### EXERCISE AIM
Your job is to retype all of the data word for word, leaving every image out.

### EXERCISE DATA
/---

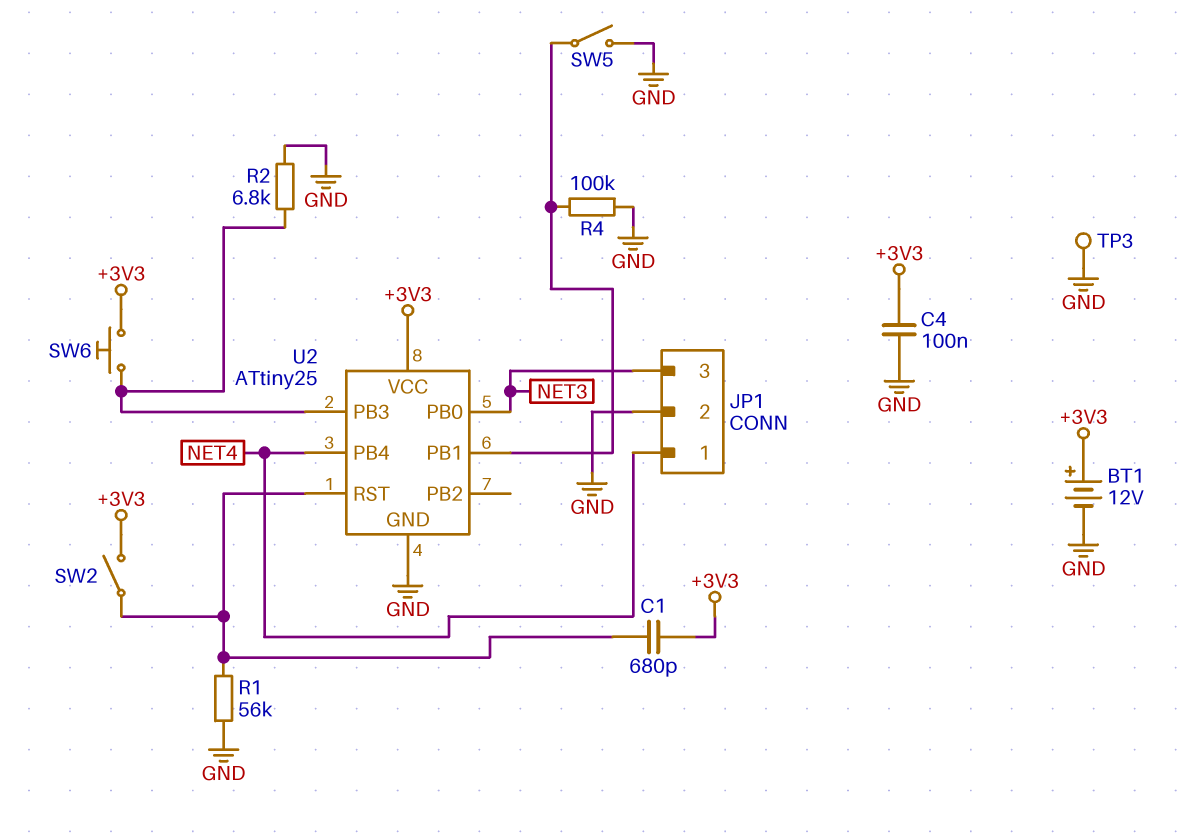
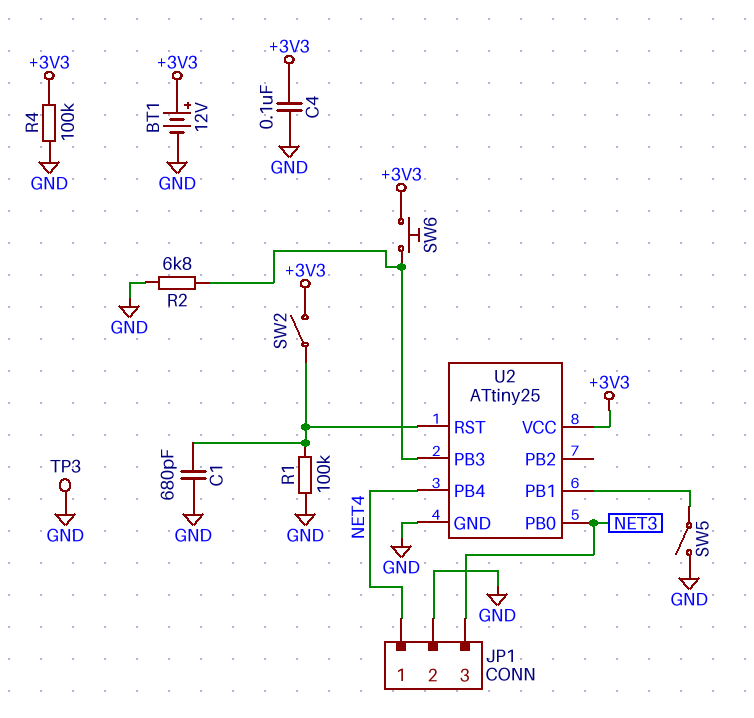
C1: 680pF (+3V3, U2/RST) -> 680pF (GND, U2/RST)
R1: 56k (GND, U2/RST) -> 100k (GND, U2/RST)
R4: 100k (GND, U2/PB1) -> 100k (+3V3, GND)

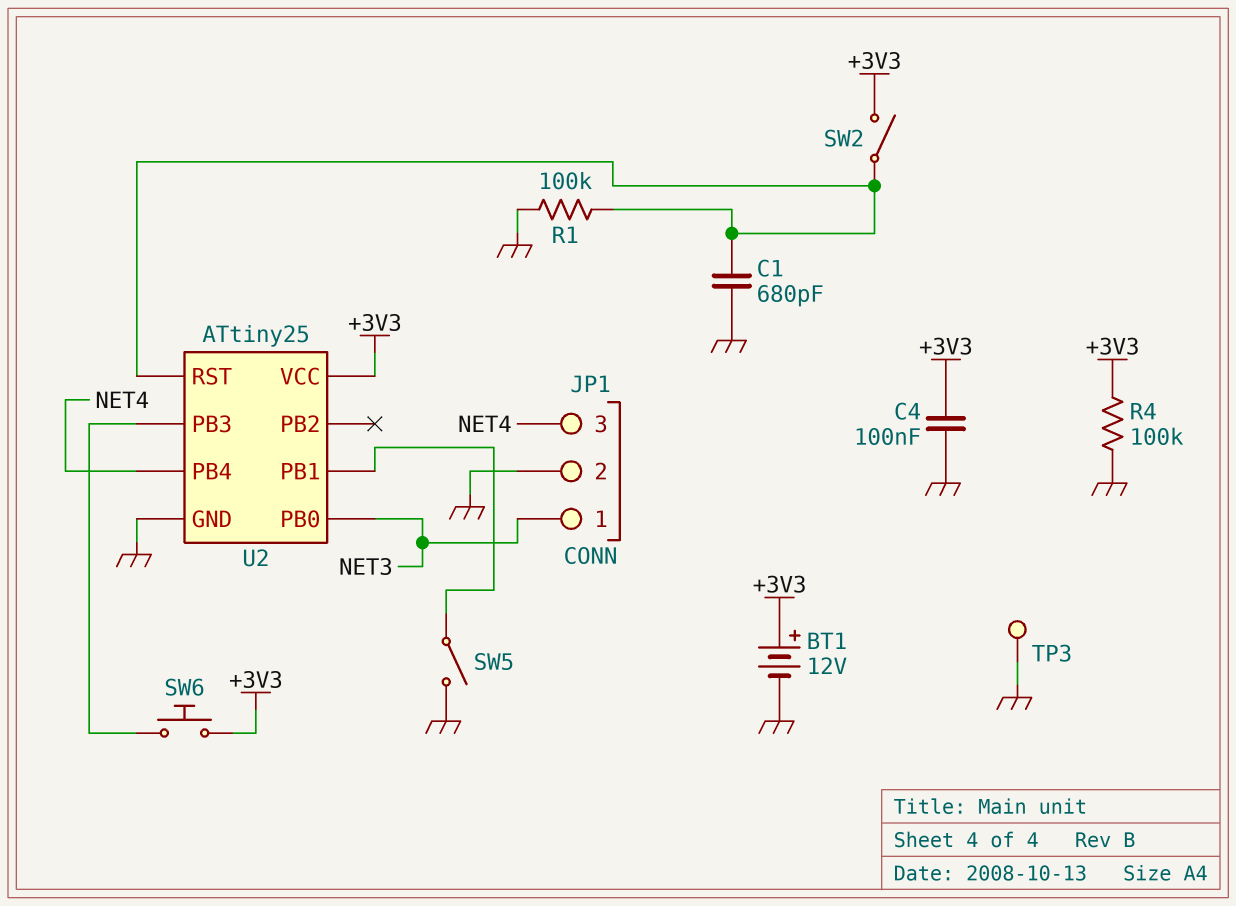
JP1 pin 1: NET4 -> NET3
JP1 pin 3: NET3 -> NET4
R2: 6.8k (GND, U2/PB3) -> none

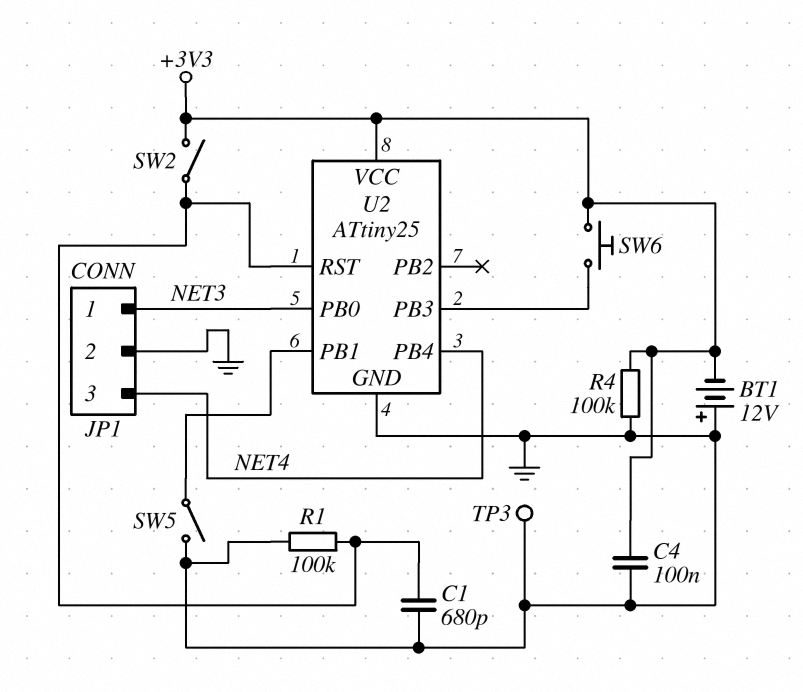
BT1: 12V (plus +3V3, minus GND) -> 12V (plus GND, minus +3V3)

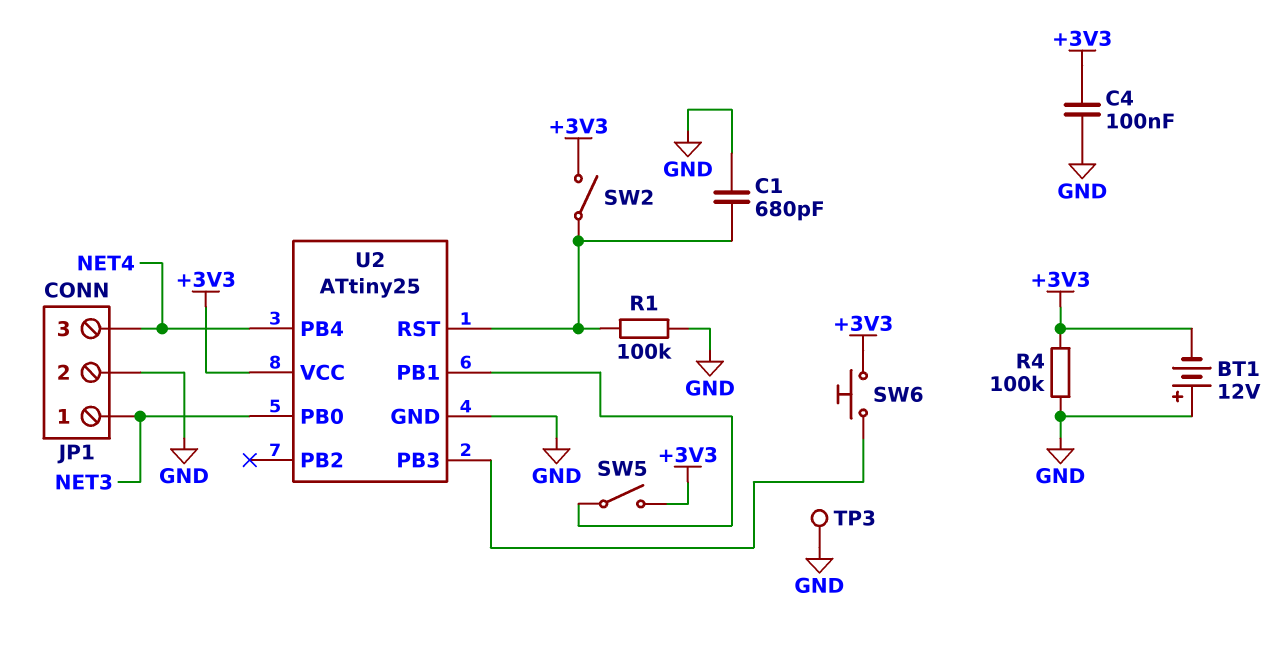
SW5: switch (GND, U2/PB1) -> switch (+3V3, U2/PB1)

\---

### SOLUTION TO THIS PROBLEM
C1: 680pF (+3V3, U2/RST) -> 680pF (GND, U2/RST)
R1: 56k (GND, U2/RST) -> 100k (GND, U2/RST)
R4: 100k (GND, U2/PB1) -> 100k (+3V3, GND)

JP1 pin 1: NET4 -> NET3
JP1 pin 3: NET3 -> NET4
R2: 6.8k (GND, U2/PB3) -> none

BT1: 12V (plus +3V3, minus GND) -> 12V (plus GND, minus +3V3)

SW5: switch (GND, U2/PB1) -> switch (+3V3, U2/PB1)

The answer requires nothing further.